— Exercise aim —
Pick out the lines below that include the string "slope".
-------- Source material
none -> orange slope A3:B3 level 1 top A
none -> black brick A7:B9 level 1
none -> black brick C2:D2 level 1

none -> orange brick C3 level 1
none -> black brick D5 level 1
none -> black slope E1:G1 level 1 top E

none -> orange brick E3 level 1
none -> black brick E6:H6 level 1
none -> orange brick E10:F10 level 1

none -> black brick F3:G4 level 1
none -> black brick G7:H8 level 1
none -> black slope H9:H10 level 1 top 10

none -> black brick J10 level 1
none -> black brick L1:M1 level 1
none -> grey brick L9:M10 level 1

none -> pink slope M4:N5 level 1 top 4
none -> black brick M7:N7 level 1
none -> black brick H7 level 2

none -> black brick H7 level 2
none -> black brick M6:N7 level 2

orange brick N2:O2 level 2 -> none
----------------
-------- Source material
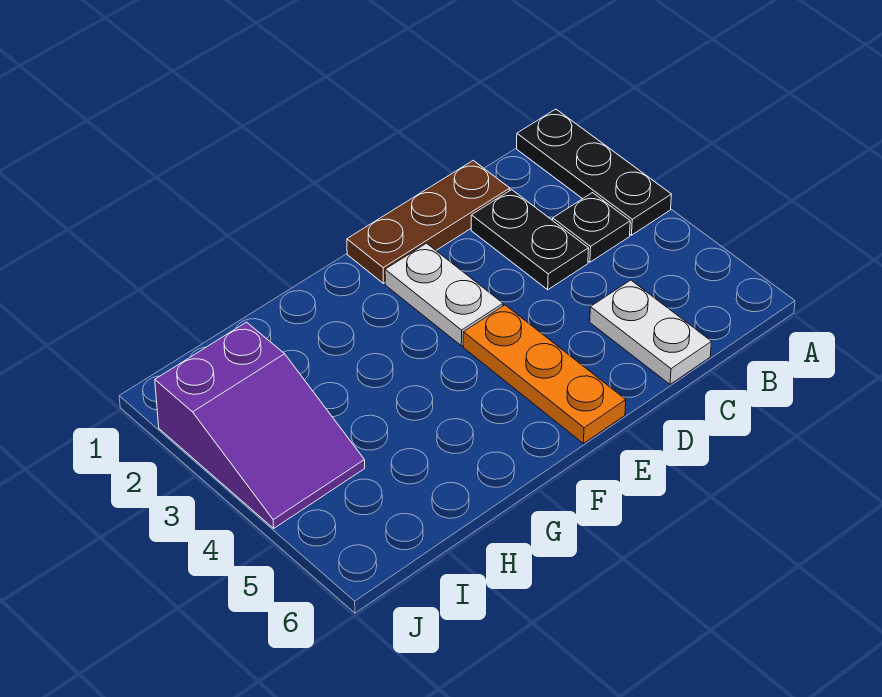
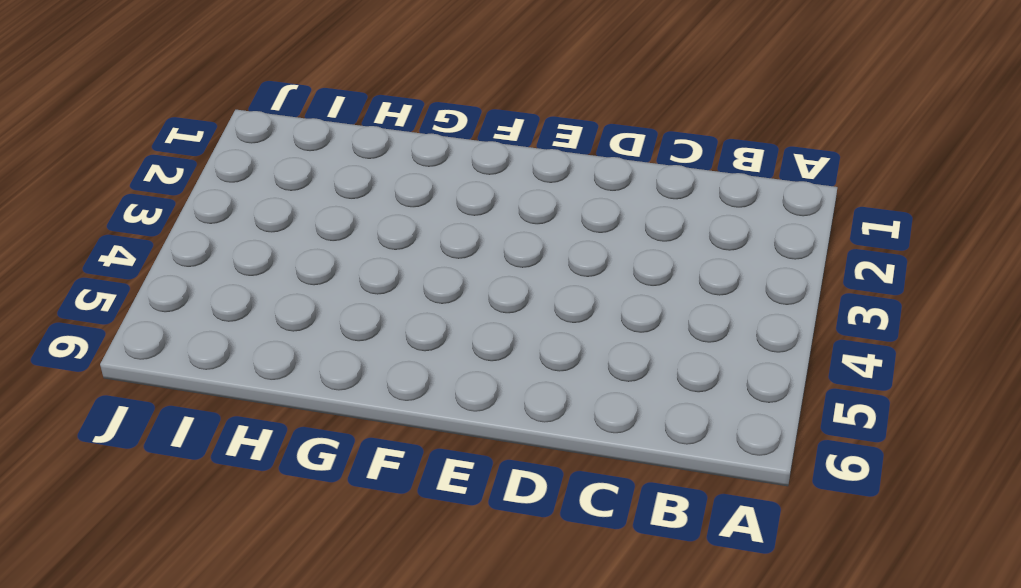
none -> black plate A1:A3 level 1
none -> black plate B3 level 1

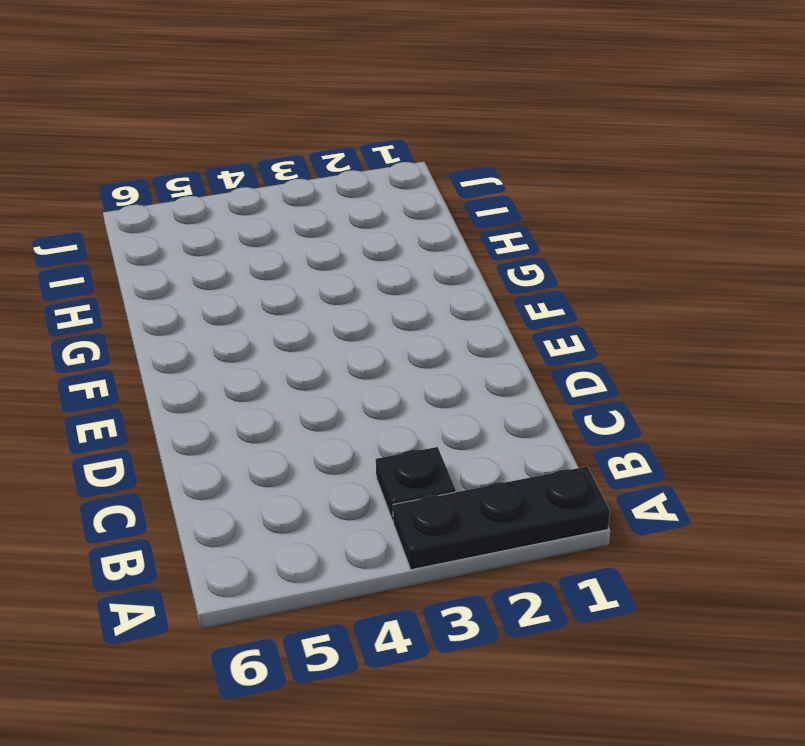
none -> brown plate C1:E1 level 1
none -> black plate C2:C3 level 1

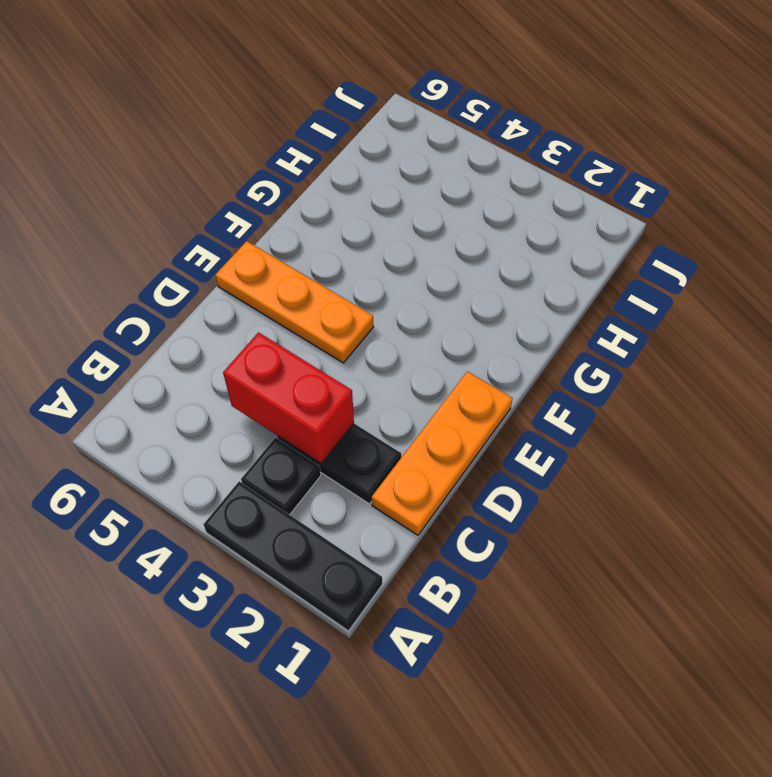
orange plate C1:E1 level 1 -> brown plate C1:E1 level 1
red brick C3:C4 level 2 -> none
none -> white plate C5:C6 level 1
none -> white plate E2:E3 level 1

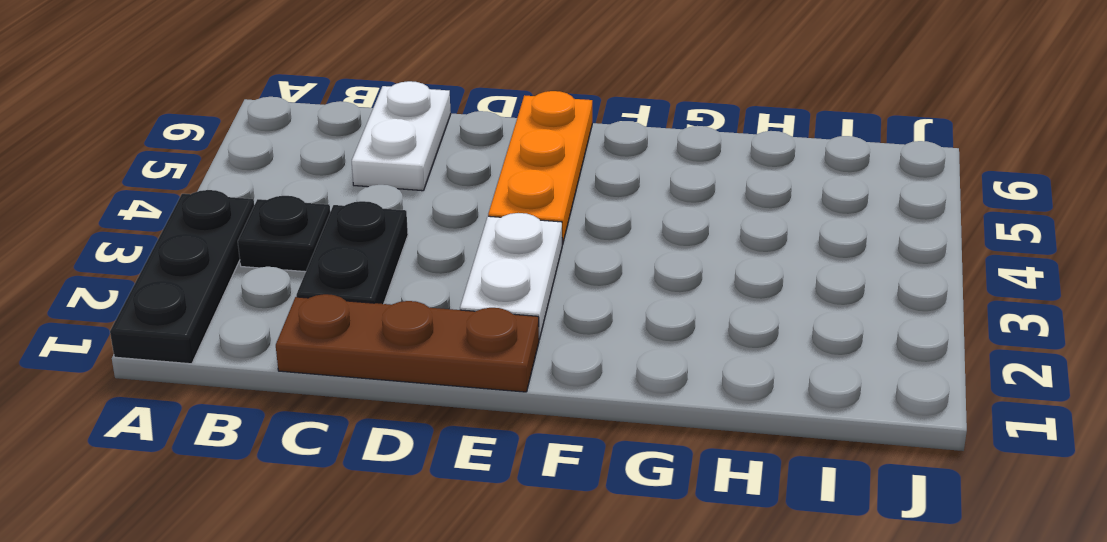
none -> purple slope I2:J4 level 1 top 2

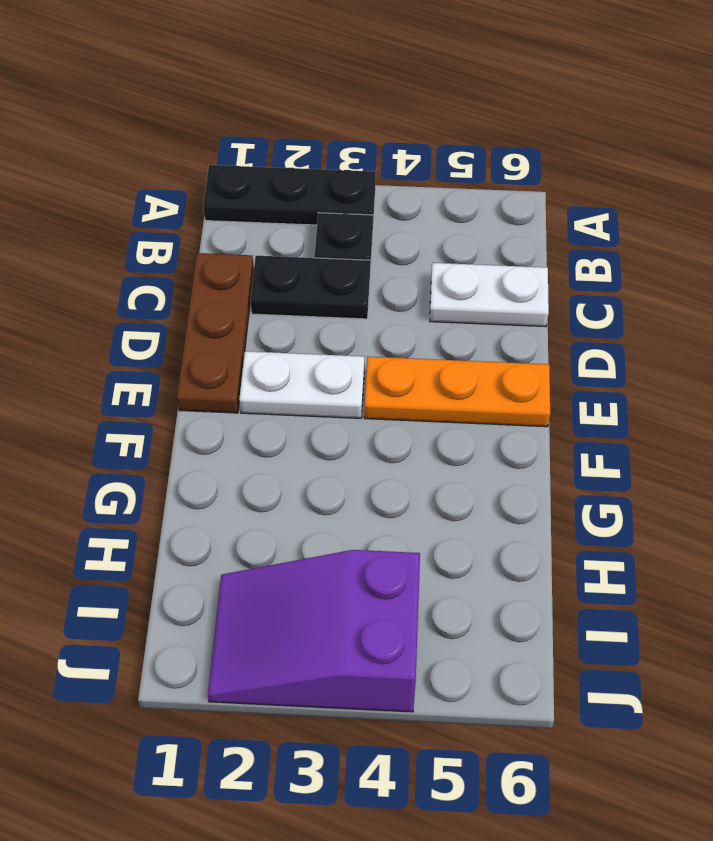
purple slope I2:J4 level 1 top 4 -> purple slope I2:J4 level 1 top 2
----------------
-------- Source material
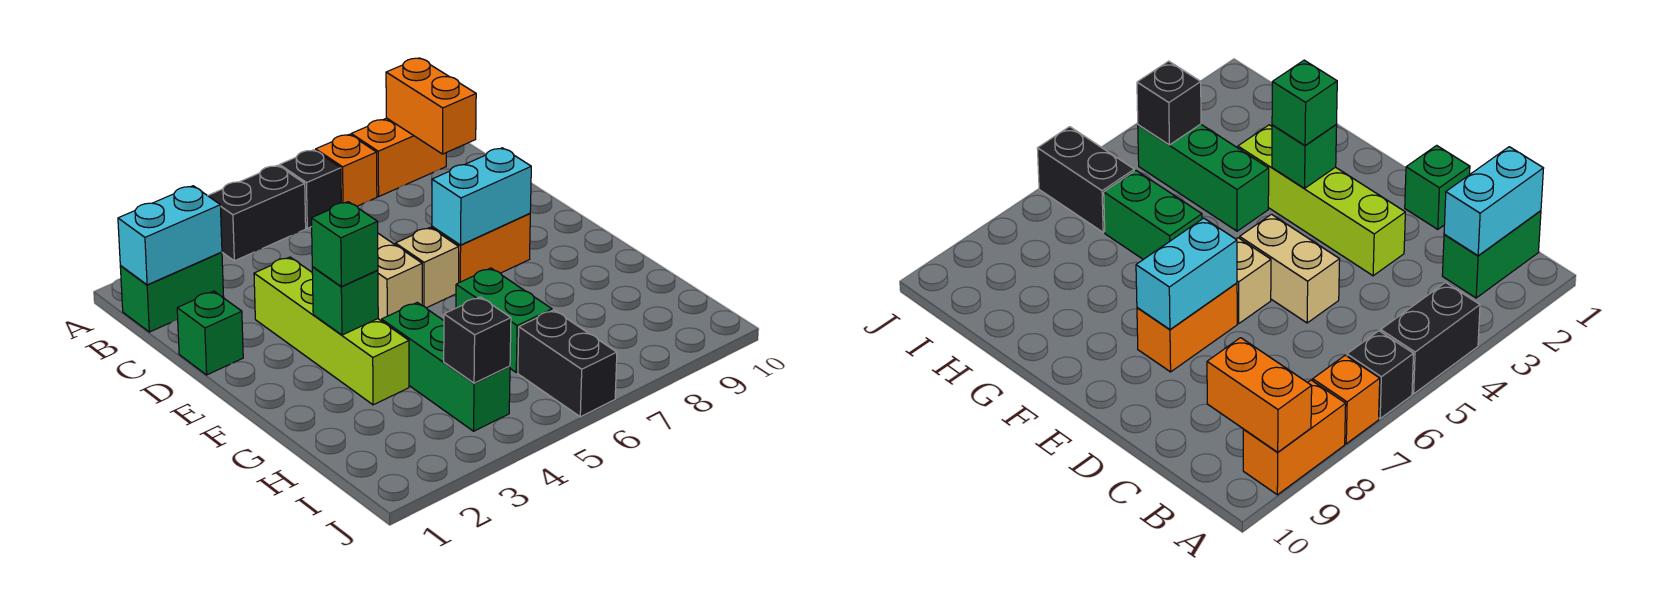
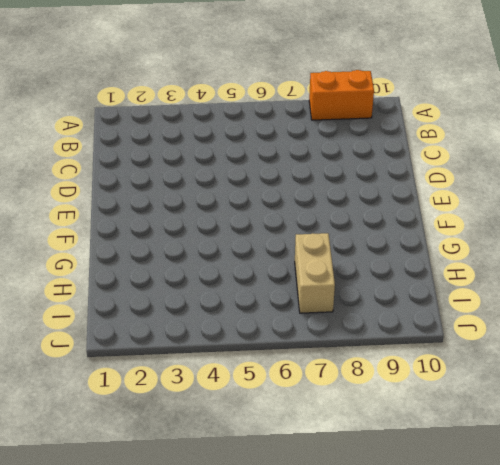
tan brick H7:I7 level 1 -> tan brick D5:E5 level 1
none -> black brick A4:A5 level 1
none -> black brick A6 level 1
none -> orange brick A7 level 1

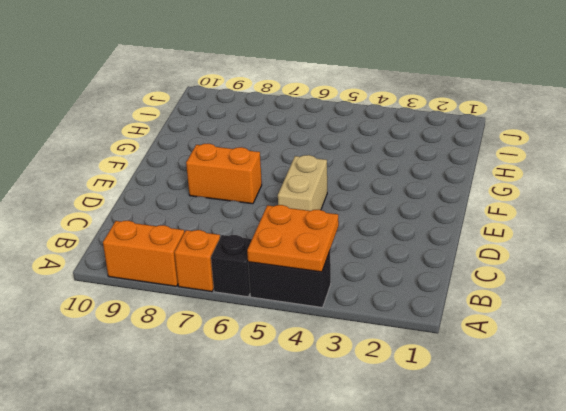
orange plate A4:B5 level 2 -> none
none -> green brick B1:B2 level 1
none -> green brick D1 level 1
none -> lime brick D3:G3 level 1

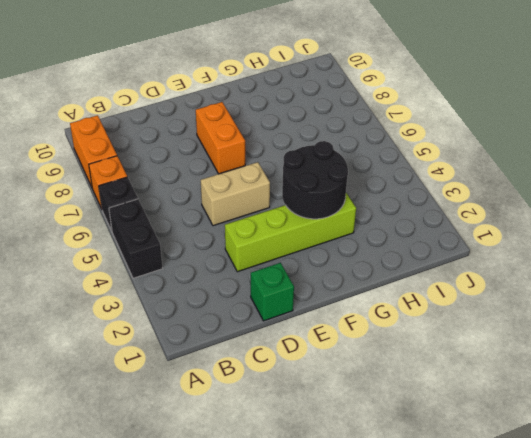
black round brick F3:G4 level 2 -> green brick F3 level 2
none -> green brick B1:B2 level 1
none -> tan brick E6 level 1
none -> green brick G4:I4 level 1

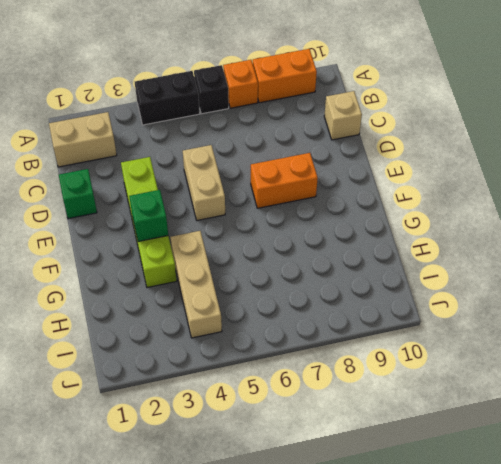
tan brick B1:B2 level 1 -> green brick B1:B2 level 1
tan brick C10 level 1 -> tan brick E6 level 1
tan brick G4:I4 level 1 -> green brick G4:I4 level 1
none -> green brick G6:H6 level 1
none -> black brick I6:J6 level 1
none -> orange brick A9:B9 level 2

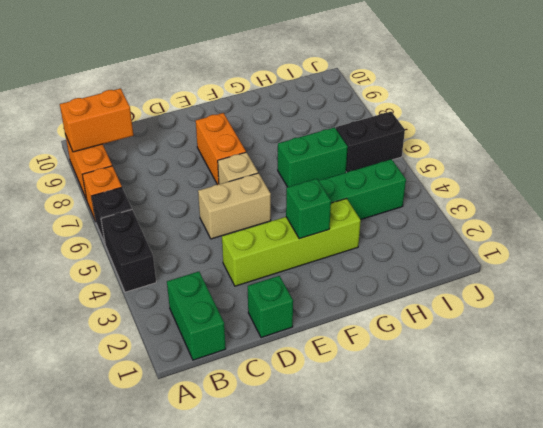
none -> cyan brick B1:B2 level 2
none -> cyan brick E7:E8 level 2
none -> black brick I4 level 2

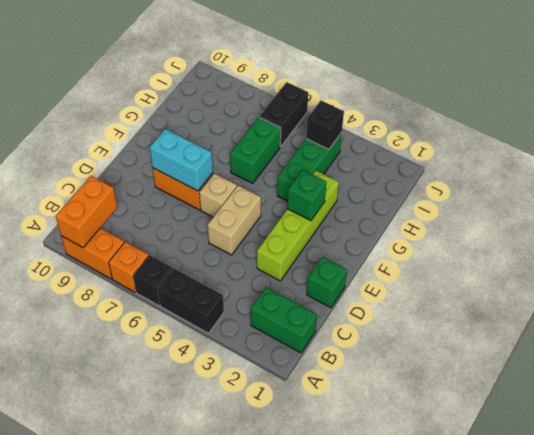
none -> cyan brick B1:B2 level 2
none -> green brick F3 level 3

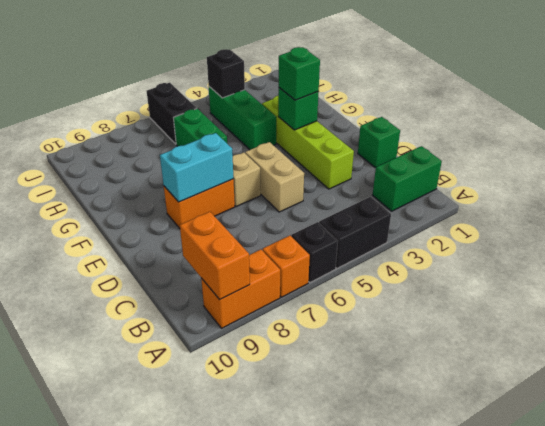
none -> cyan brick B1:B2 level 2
----------------
— Reply —
none -> orange slope A3:B3 level 1 top A
none -> black slope E1:G1 level 1 top E
none -> black slope H9:H10 level 1 top 10
none -> pink slope M4:N5 level 1 top 4
none -> purple slope I2:J4 level 1 top 2
purple slope I2:J4 level 1 top 4 -> purple slope I2:J4 level 1 top 2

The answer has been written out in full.